Listed records: Begin
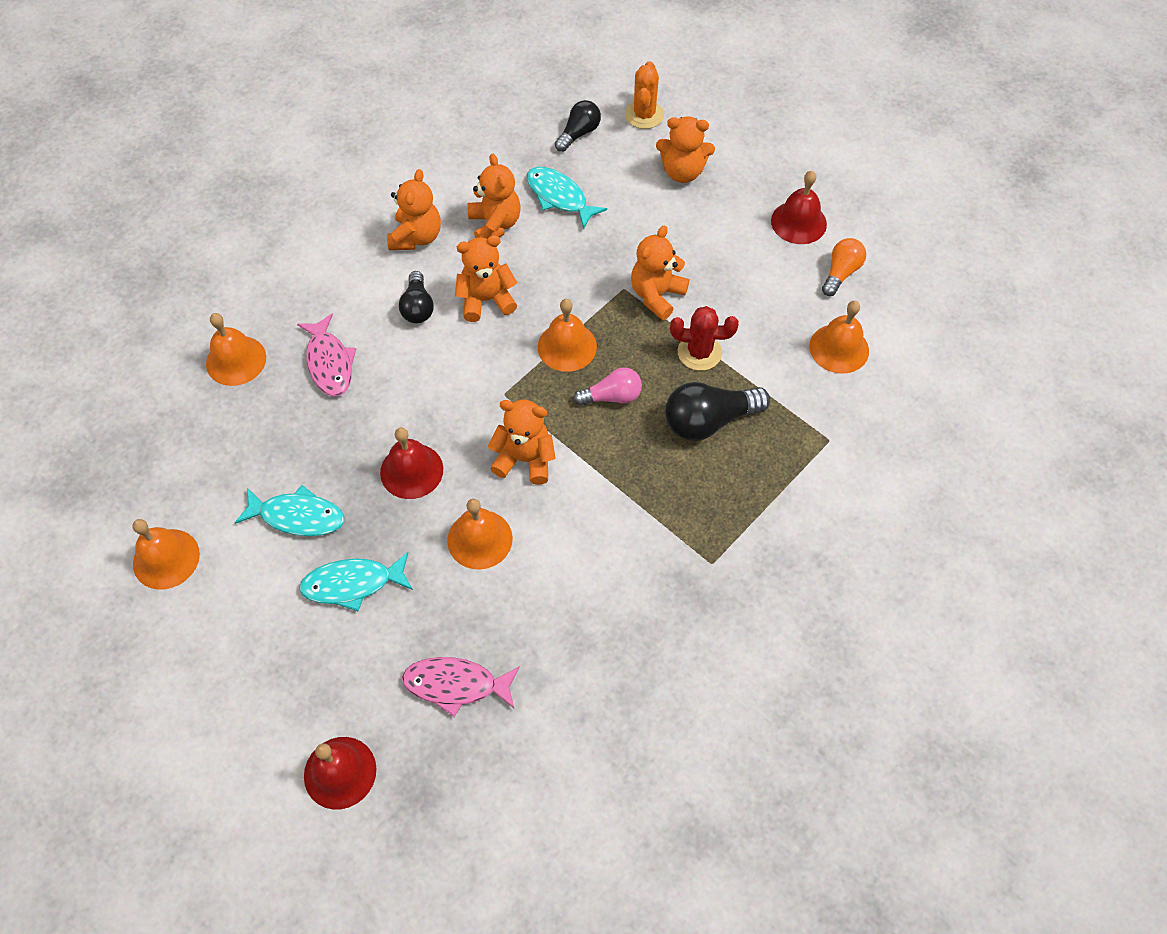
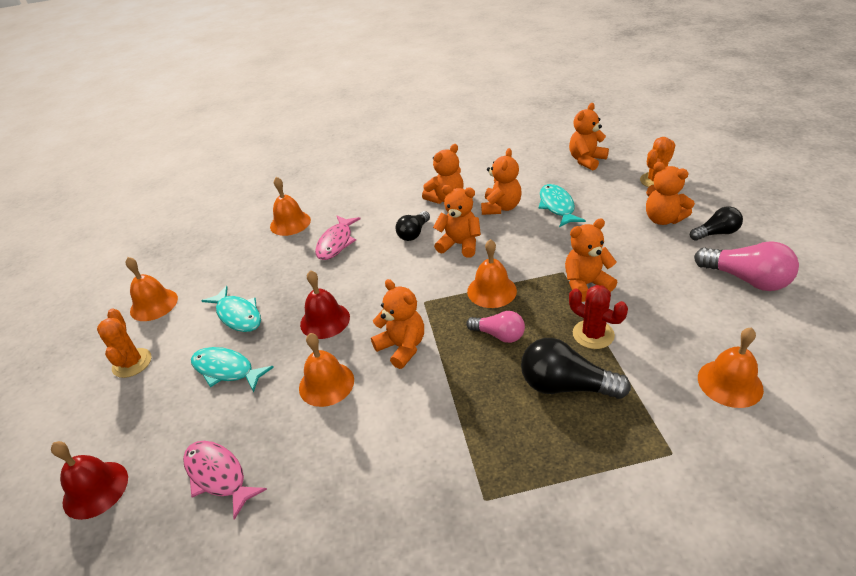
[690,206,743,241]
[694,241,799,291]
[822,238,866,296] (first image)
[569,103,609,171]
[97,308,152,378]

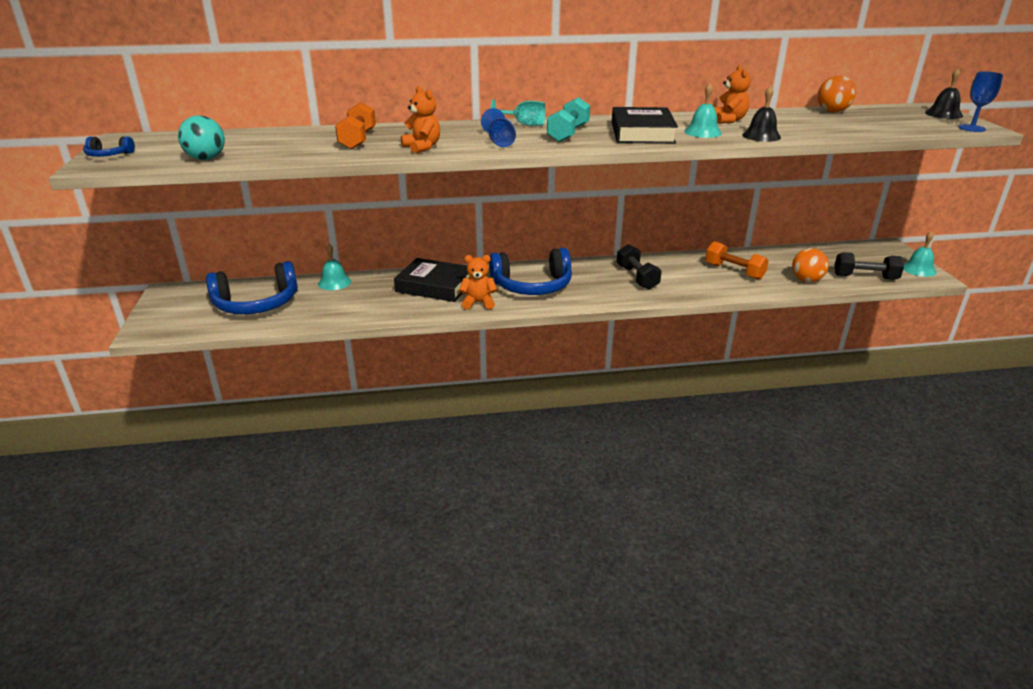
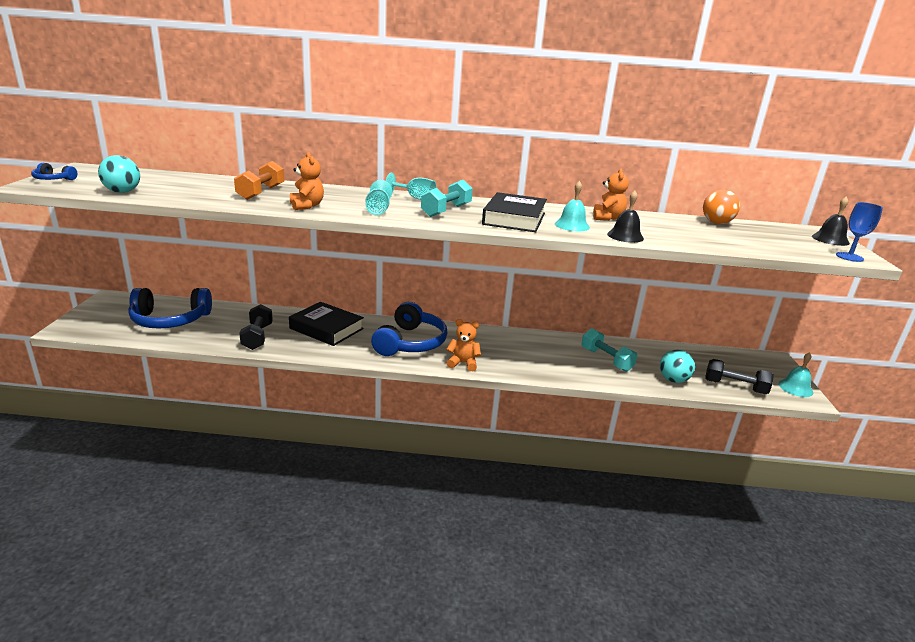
[365,180,392,215]
[581,328,637,372]
[318,244,351,290] (first image)
[239,304,273,350]
[371,302,447,356]
[660,350,695,383]
[446,319,481,371]

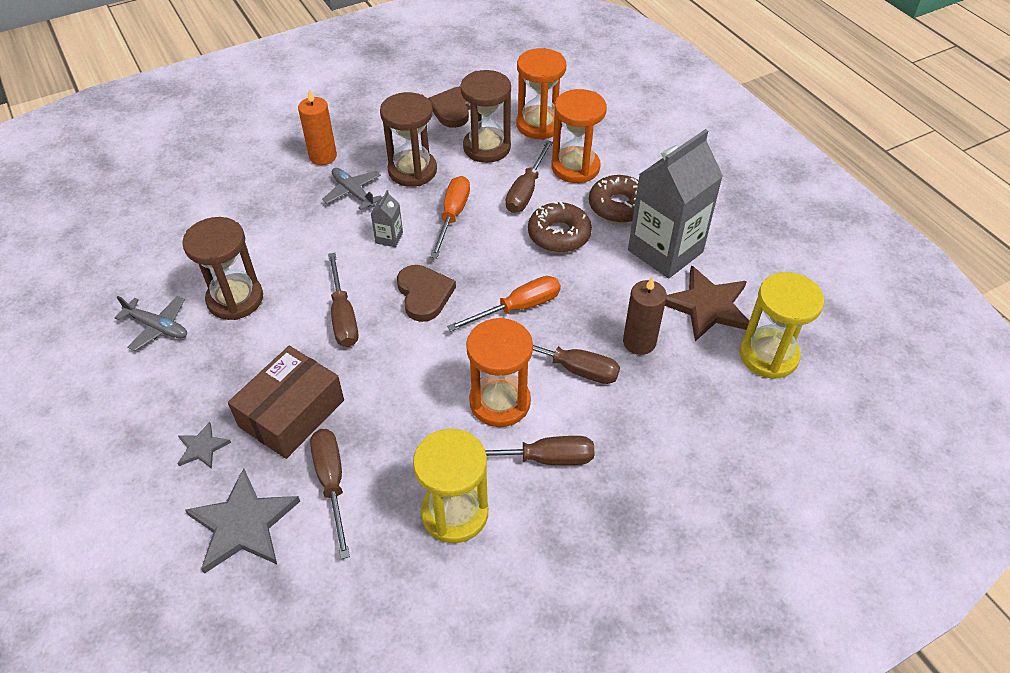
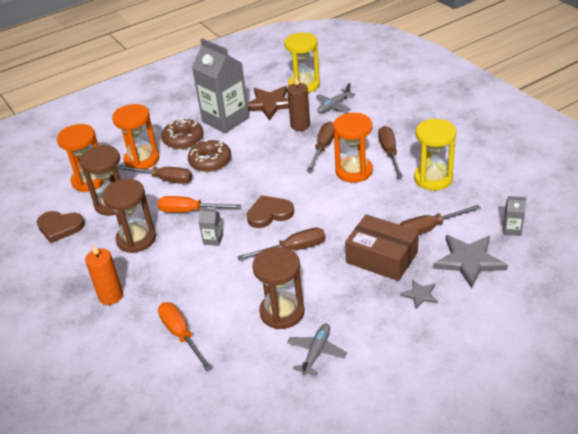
[316,83,356,113]
[158,302,212,371]
[503,196,526,236]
Listed records: End
Check every line of the data, and copy the ones that contain "image".

[822,238,866,296] (first image)
[318,244,351,290] (first image)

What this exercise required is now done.